Of all the entries below, only the lines from the one with "LDR201: VT90N1 (VCC, n6) -> VT90N1 (n1, n6)" up to and including the one with "TH201: 4.7k (GND, n3) -> 4.7k (VCC, n3)" are to be duplicated exactly.
Task input START
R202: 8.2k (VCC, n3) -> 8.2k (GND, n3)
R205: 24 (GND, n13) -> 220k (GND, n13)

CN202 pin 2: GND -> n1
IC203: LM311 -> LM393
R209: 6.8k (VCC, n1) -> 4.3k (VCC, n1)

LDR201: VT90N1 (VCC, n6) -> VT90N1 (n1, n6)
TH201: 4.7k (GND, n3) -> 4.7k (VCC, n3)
Task input END
Task input START
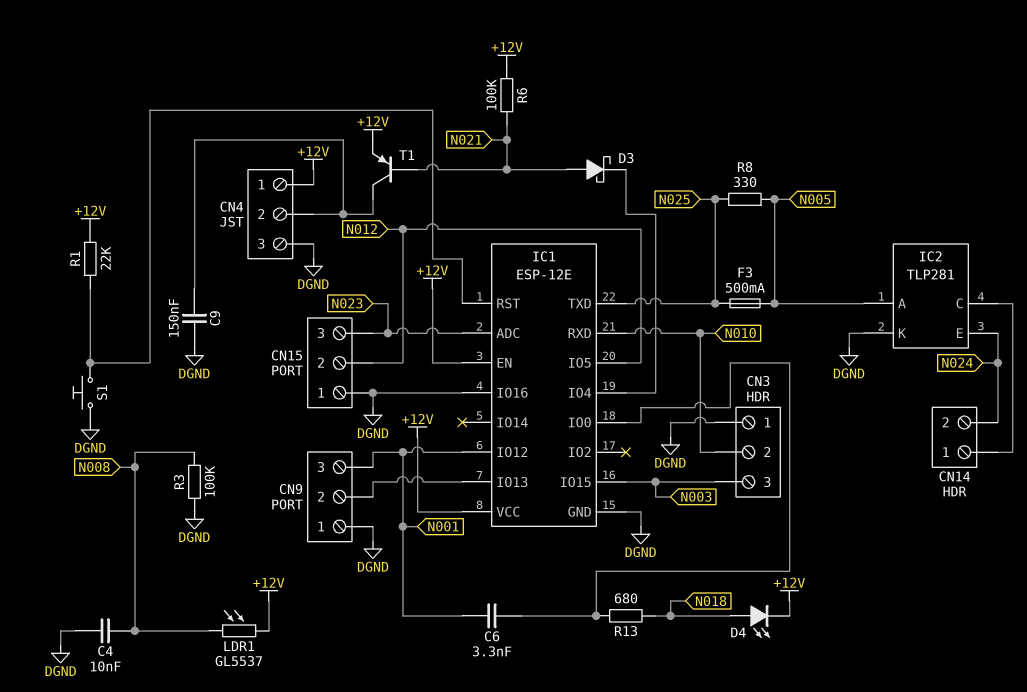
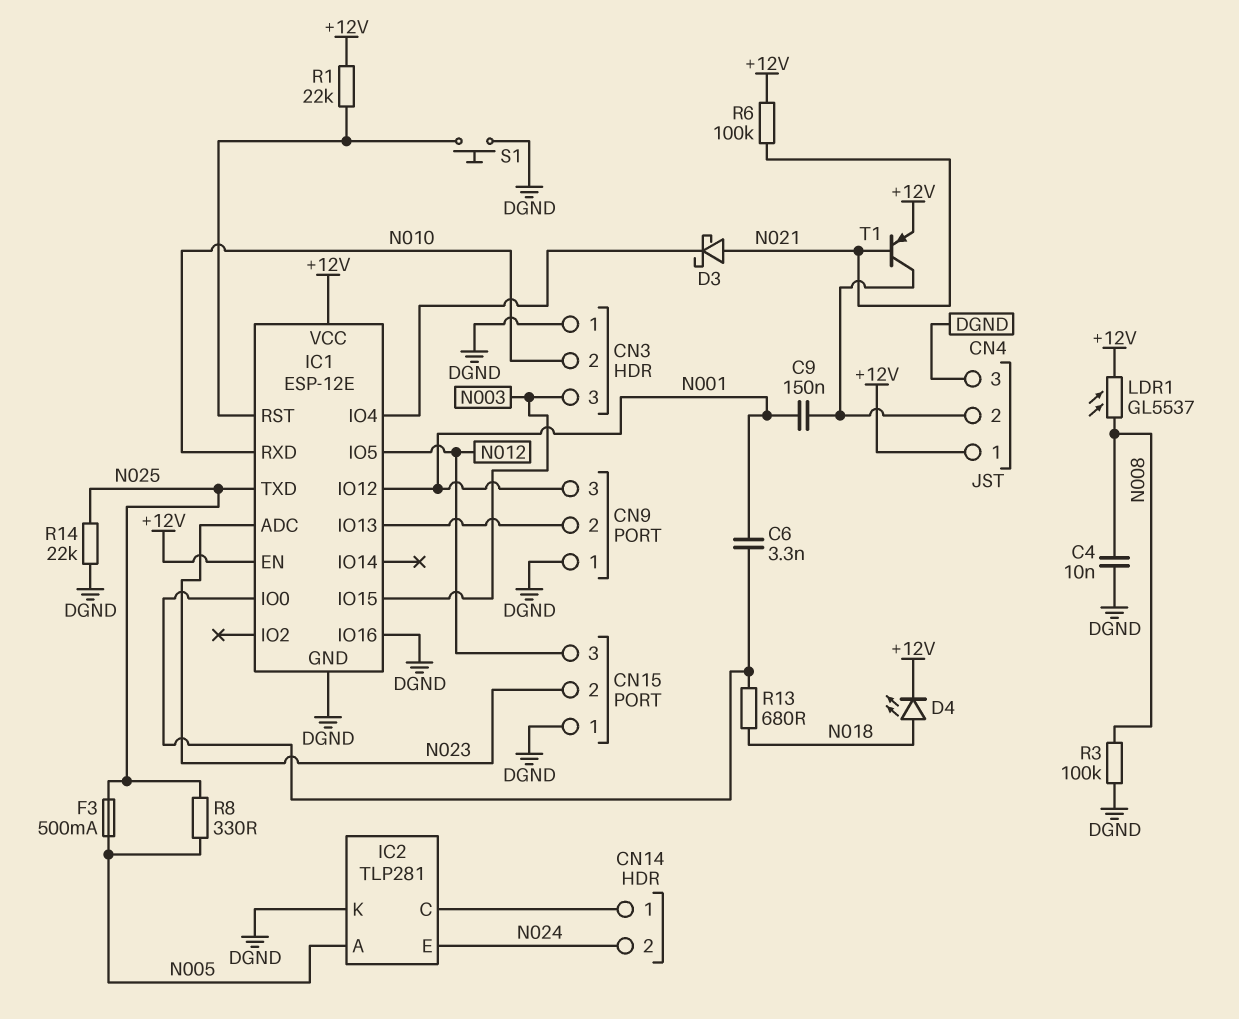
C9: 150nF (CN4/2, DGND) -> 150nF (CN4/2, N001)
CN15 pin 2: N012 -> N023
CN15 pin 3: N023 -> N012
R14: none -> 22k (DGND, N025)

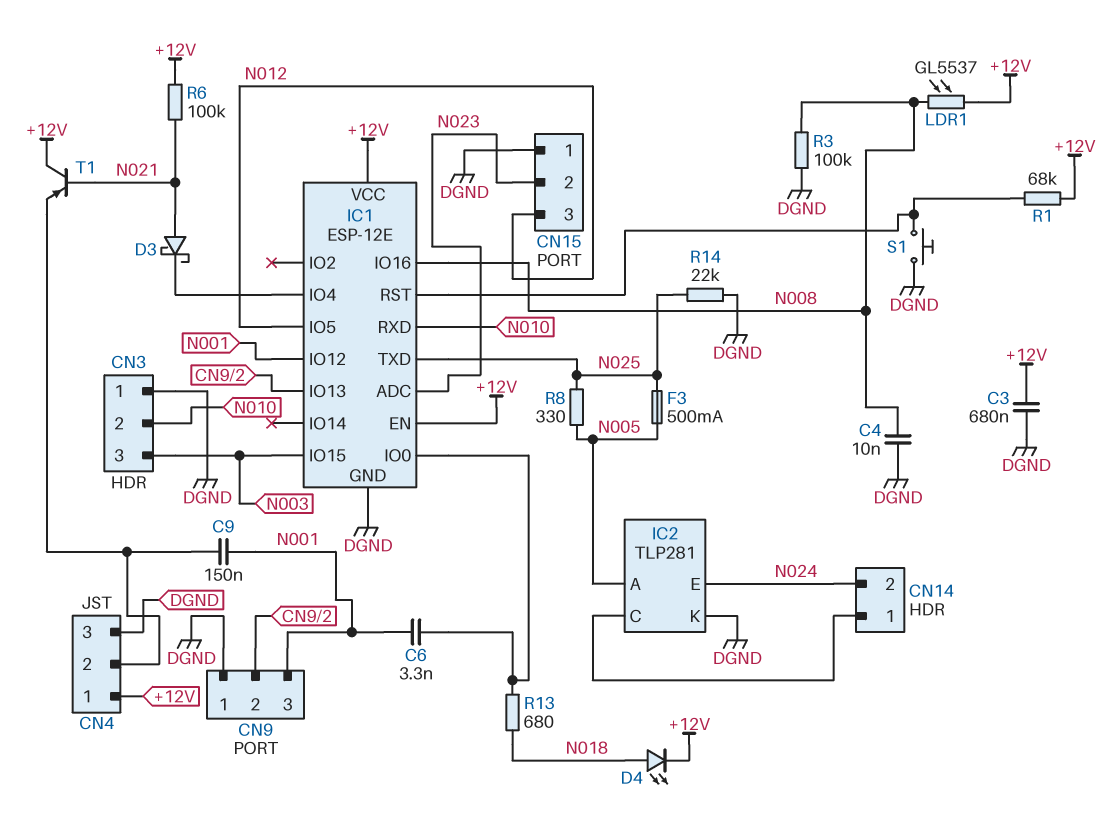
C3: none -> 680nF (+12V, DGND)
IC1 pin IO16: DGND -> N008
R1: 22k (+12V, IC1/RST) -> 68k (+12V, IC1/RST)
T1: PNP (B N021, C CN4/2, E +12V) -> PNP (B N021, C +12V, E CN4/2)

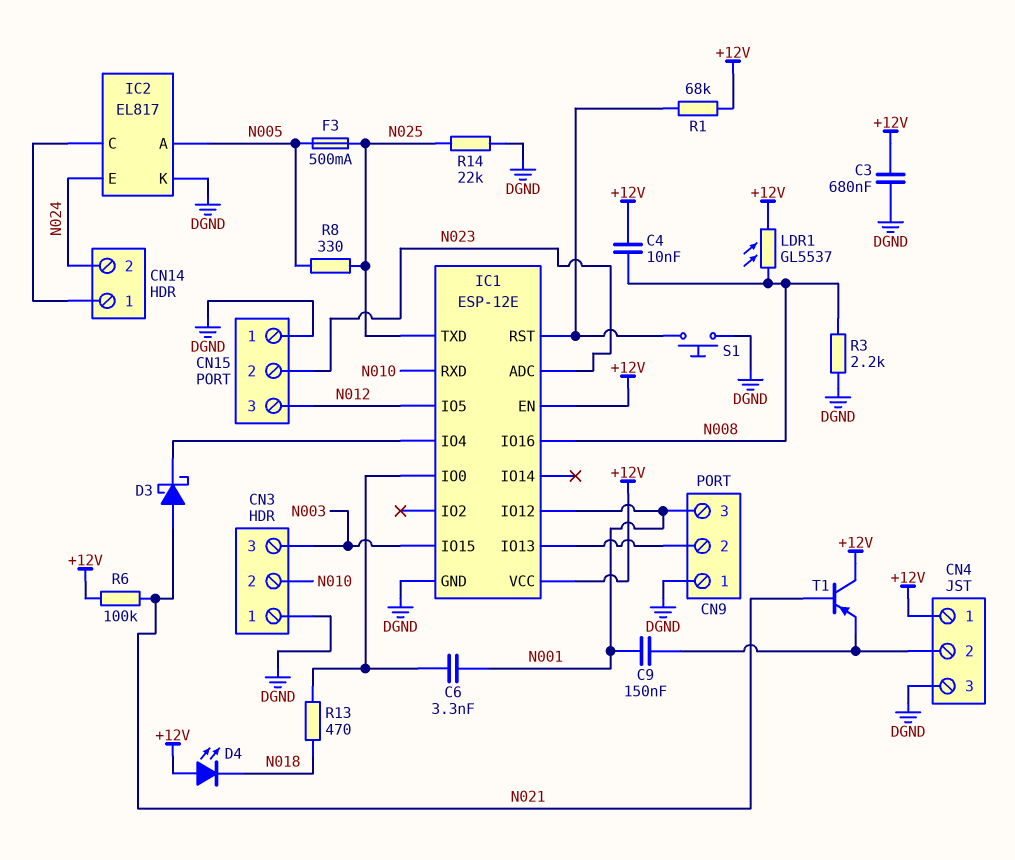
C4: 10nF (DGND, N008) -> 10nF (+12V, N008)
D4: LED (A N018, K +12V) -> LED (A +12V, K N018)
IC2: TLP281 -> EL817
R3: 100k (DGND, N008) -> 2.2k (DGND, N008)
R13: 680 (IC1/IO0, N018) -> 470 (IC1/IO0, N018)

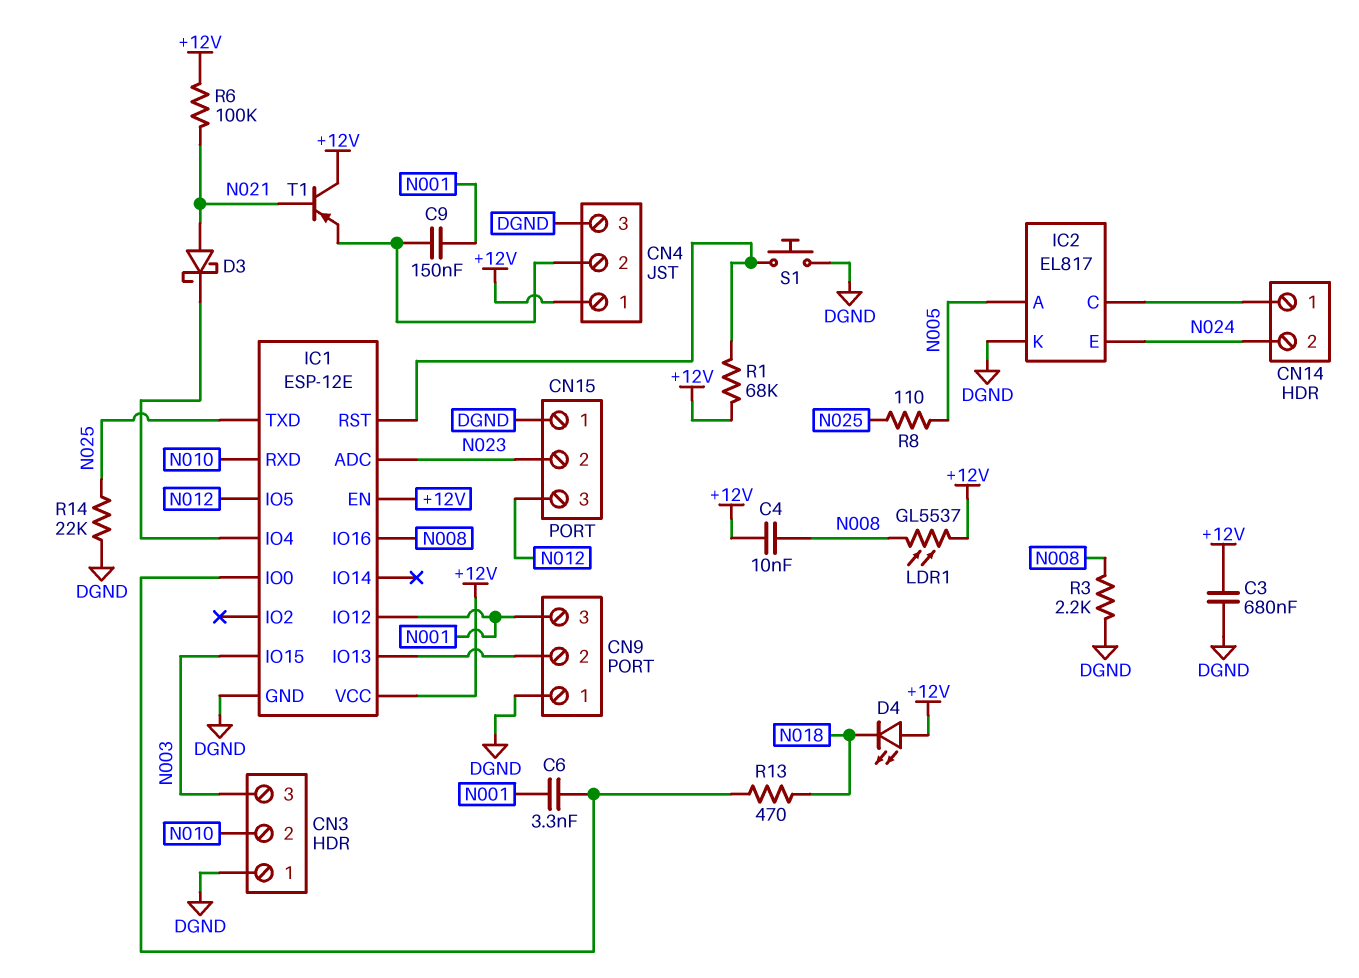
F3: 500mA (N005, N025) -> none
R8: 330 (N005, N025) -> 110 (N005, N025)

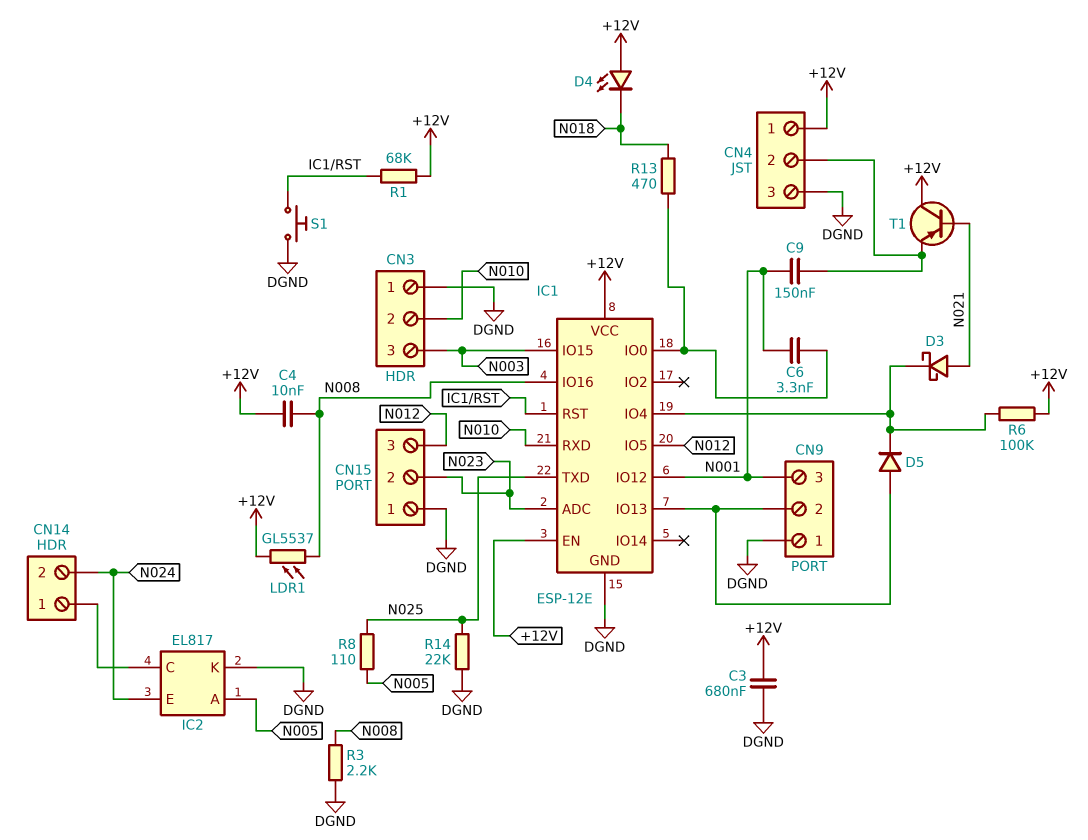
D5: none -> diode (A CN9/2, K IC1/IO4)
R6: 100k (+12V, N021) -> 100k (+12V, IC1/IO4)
Task input END
Solution to this problem:
LDR201: VT90N1 (VCC, n6) -> VT90N1 (n1, n6)
TH201: 4.7k (GND, n3) -> 4.7k (VCC, n3)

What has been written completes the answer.